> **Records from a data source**
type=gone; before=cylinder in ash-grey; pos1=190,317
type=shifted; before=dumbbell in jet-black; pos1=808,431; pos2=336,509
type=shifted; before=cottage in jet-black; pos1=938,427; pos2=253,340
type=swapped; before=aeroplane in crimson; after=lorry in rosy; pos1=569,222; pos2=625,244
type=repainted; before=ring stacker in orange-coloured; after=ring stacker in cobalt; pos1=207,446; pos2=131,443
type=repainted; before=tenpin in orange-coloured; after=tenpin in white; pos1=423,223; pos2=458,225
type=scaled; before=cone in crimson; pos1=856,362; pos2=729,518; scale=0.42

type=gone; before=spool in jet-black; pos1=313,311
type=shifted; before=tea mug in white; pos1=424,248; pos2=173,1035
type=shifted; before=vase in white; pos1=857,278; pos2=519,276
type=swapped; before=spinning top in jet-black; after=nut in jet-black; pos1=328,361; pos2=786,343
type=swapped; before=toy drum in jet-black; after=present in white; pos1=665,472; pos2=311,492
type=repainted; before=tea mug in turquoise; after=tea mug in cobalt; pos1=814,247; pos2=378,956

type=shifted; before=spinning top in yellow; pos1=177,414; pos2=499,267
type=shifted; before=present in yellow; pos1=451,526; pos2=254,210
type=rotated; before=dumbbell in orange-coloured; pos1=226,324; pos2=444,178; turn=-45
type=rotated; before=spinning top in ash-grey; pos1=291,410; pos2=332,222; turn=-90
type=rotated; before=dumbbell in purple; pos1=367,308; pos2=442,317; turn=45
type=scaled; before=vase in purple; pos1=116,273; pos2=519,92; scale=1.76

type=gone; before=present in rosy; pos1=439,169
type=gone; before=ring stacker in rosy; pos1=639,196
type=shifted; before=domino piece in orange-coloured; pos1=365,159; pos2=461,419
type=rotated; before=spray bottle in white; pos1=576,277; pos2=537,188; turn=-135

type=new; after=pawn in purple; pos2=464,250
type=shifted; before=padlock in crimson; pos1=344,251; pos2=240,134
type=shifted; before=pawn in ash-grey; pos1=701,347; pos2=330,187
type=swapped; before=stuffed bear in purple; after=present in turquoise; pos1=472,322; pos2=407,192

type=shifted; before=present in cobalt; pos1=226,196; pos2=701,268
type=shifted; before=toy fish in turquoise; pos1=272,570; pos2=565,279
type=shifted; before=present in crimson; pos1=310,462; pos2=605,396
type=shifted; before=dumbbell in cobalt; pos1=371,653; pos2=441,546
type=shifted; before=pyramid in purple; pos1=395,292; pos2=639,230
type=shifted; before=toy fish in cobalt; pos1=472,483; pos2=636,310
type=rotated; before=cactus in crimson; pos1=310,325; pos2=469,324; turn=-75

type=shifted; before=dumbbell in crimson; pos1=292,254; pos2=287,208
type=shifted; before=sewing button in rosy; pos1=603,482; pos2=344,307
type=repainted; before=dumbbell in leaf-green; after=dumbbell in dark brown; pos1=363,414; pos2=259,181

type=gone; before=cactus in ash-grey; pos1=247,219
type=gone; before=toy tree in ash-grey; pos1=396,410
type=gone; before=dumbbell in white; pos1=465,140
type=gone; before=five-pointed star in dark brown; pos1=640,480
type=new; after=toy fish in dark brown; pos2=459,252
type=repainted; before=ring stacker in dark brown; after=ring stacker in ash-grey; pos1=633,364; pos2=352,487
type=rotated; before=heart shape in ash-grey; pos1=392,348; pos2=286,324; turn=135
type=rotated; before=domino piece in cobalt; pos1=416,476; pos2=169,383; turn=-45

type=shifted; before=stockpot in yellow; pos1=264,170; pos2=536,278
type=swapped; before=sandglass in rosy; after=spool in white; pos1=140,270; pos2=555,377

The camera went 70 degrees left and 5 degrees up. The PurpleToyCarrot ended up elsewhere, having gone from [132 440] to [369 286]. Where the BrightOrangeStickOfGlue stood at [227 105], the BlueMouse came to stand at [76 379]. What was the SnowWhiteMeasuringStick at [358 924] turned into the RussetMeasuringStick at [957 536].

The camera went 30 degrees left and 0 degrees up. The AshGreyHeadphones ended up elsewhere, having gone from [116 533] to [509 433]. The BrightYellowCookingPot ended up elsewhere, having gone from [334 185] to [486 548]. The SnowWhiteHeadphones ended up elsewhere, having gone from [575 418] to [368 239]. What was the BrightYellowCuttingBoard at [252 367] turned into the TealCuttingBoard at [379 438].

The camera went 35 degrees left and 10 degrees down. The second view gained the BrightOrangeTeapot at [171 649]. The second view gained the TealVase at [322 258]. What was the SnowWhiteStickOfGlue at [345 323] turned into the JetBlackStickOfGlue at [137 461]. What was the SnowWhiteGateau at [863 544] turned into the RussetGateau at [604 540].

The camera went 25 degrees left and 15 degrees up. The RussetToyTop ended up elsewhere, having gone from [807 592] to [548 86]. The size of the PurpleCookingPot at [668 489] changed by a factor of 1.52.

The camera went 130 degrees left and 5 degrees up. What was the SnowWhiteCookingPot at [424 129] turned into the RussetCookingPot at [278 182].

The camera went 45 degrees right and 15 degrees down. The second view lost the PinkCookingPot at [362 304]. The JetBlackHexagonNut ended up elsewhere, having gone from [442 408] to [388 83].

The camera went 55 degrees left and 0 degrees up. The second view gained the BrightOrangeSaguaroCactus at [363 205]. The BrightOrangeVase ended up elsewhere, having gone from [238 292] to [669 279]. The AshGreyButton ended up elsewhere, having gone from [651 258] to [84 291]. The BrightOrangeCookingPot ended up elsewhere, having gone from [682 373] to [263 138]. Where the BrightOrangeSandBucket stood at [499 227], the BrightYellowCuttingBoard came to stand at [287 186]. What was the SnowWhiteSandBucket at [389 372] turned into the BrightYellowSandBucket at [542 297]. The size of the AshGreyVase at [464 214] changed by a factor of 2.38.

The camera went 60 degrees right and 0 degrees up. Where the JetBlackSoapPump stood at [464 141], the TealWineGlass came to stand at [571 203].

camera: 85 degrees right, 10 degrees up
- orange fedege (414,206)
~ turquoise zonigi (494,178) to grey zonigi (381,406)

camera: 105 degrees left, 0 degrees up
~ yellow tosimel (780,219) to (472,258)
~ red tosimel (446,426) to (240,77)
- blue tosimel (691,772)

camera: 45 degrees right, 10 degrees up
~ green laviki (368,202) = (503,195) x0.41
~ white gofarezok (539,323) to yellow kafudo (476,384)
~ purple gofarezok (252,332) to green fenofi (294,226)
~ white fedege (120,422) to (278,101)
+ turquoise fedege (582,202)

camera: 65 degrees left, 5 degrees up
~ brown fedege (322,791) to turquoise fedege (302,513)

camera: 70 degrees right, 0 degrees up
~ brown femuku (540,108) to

> **TASK TO CARRY OUT**
Return the records above in their entirety, exactly as they appear.

> **YOUR RESPONSE**
type=gone; before=cylinder in ash-grey; pos1=190,317
type=shifted; before=dumbbell in jet-black; pos1=808,431; pos2=336,509
type=shifted; before=cottage in jet-black; pos1=938,427; pos2=253,340
type=swapped; before=aeroplane in crimson; after=lorry in rosy; pos1=569,222; pos2=625,244
type=repainted; before=ring stacker in orange-coloured; after=ring stacker in cobalt; pos1=207,446; pos2=131,443
type=repainted; before=tenpin in orange-coloured; after=tenpin in white; pos1=423,223; pos2=458,225
type=scaled; before=cone in crimson; pos1=856,362; pos2=729,518; scale=0.42

type=gone; before=spool in jet-black; pos1=313,311
type=shifted; before=tea mug in white; pos1=424,248; pos2=173,1035
type=shifted; before=vase in white; pos1=857,278; pos2=519,276
type=swapped; before=spinning top in jet-black; after=nut in jet-black; pos1=328,361; pos2=786,343
type=swapped; before=toy drum in jet-black; after=present in white; pos1=665,472; pos2=311,492
type=repainted; before=tea mug in turquoise; after=tea mug in cobalt; pos1=814,247; pos2=378,956

type=shifted; before=spinning top in yellow; pos1=177,414; pos2=499,267
type=shifted; before=present in yellow; pos1=451,526; pos2=254,210
type=rotated; before=dumbbell in orange-coloured; pos1=226,324; pos2=444,178; turn=-45
type=rotated; before=spinning top in ash-grey; pos1=291,410; pos2=332,222; turn=-90
type=rotated; before=dumbbell in purple; pos1=367,308; pos2=442,317; turn=45
type=scaled; before=vase in purple; pos1=116,273; pos2=519,92; scale=1.76

type=gone; before=present in rosy; pos1=439,169
type=gone; before=ring stacker in rosy; pos1=639,196
type=shifted; before=domino piece in orange-coloured; pos1=365,159; pos2=461,419
type=rotated; before=spray bottle in white; pos1=576,277; pos2=537,188; turn=-135

type=new; after=pawn in purple; pos2=464,250
type=shifted; before=padlock in crimson; pos1=344,251; pos2=240,134
type=shifted; before=pawn in ash-grey; pos1=701,347; pos2=330,187
type=swapped; before=stuffed bear in purple; after=present in turquoise; pos1=472,322; pos2=407,192

type=shifted; before=present in cobalt; pos1=226,196; pos2=701,268
type=shifted; before=toy fish in turquoise; pos1=272,570; pos2=565,279
type=shifted; before=present in crimson; pos1=310,462; pos2=605,396
type=shifted; before=dumbbell in cobalt; pos1=371,653; pos2=441,546
type=shifted; before=pyramid in purple; pos1=395,292; pos2=639,230
type=shifted; before=toy fish in cobalt; pos1=472,483; pos2=636,310
type=rotated; before=cactus in crimson; pos1=310,325; pos2=469,324; turn=-75

type=shifted; before=dumbbell in crimson; pos1=292,254; pos2=287,208
type=shifted; before=sewing button in rosy; pos1=603,482; pos2=344,307
type=repainted; before=dumbbell in leaf-green; after=dumbbell in dark brown; pos1=363,414; pos2=259,181

type=gone; before=cactus in ash-grey; pos1=247,219
type=gone; before=toy tree in ash-grey; pos1=396,410
type=gone; before=dumbbell in white; pos1=465,140
type=gone; before=five-pointed star in dark brown; pos1=640,480
type=new; after=toy fish in dark brown; pos2=459,252
type=repainted; before=ring stacker in dark brown; after=ring stacker in ash-grey; pos1=633,364; pos2=352,487
type=rotated; before=heart shape in ash-grey; pos1=392,348; pos2=286,324; turn=135
type=rotated; before=domino piece in cobalt; pos1=416,476; pos2=169,383; turn=-45

type=shifted; before=stockpot in yellow; pos1=264,170; pos2=536,278
type=swapped; before=sandglass in rosy; after=spool in white; pos1=140,270; pos2=555,377

The camera went 70 degrees left and 5 degrees up. The PurpleToyCarrot ended up elsewhere, having gone from [132 440] to [369 286]. Where the BrightOrangeStickOfGlue stood at [227 105], the BlueMouse came to stand at [76 379]. What was the SnowWhiteMeasuringStick at [358 924] turned into the RussetMeasuringStick at [957 536].

The camera went 30 degrees left and 0 degrees up. The AshGreyHeadphones ended up elsewhere, having gone from [116 533] to [509 433]. The BrightYellowCookingPot ended up elsewhere, having gone from [334 185] to [486 548]. The SnowWhiteHeadphones ended up elsewhere, having gone from [575 418] to [368 239]. What was the BrightYellowCuttingBoard at [252 367] turned into the TealCuttingBoard at [379 438].

The camera went 35 degrees left and 10 degrees down. The second view gained the BrightOrangeTeapot at [171 649]. The second view gained the TealVase at [322 258]. What was the SnowWhiteStickOfGlue at [345 323] turned into the JetBlackStickOfGlue at [137 461]. What was the SnowWhiteGateau at [863 544] turned into the RussetGateau at [604 540].

The camera went 25 degrees left and 15 degrees up. The RussetToyTop ended up elsewhere, having gone from [807 592] to [548 86]. The size of the PurpleCookingPot at [668 489] changed by a factor of 1.52.

The camera went 130 degrees left and 5 degrees up. What was the SnowWhiteCookingPot at [424 129] turned into the RussetCookingPot at [278 182].

The camera went 45 degrees right and 15 degrees down. The second view lost the PinkCookingPot at [362 304]. The JetBlackHexagonNut ended up elsewhere, having gone from [442 408] to [388 83].

The camera went 55 degrees left and 0 degrees up. The second view gained the BrightOrangeSaguaroCactus at [363 205]. The BrightOrangeVase ended up elsewhere, having gone from [238 292] to [669 279]. The AshGreyButton ended up elsewhere, having gone from [651 258] to [84 291]. The BrightOrangeCookingPot ended up elsewhere, having gone from [682 373] to [263 138]. Where the BrightOrangeSandBucket stood at [499 227], the BrightYellowCuttingBoard came to stand at [287 186]. What was the SnowWhiteSandBucket at [389 372] turned into the BrightYellowSandBucket at [542 297]. The size of the AshGreyVase at [464 214] changed by a factor of 2.38.

The camera went 60 degrees right and 0 degrees up. Where the JetBlackSoapPump stood at [464 141], the TealWineGlass came to stand at [571 203].

camera: 85 degrees right, 10 degrees up
- orange fedege (414,206)
~ turquoise zonigi (494,178) to grey zonigi (381,406)

camera: 105 degrees left, 0 degrees up
~ yellow tosimel (780,219) to (472,258)
~ red tosimel (446,426) to (240,77)
- blue tosimel (691,772)

camera: 45 degrees right, 10 degrees up
~ green laviki (368,202) = (503,195) x0.41
~ white gofarezok (539,323) to yellow kafudo (476,384)
~ purple gofarezok (252,332) to green fenofi (294,226)
~ white fedege (120,422) to (278,101)
+ turquoise fedege (582,202)

camera: 65 degrees left, 5 degrees up
~ brown fedege (322,791) to turquoise fedege (302,513)

camera: 70 degrees right, 0 degrees up
~ brown femuku (540,108) to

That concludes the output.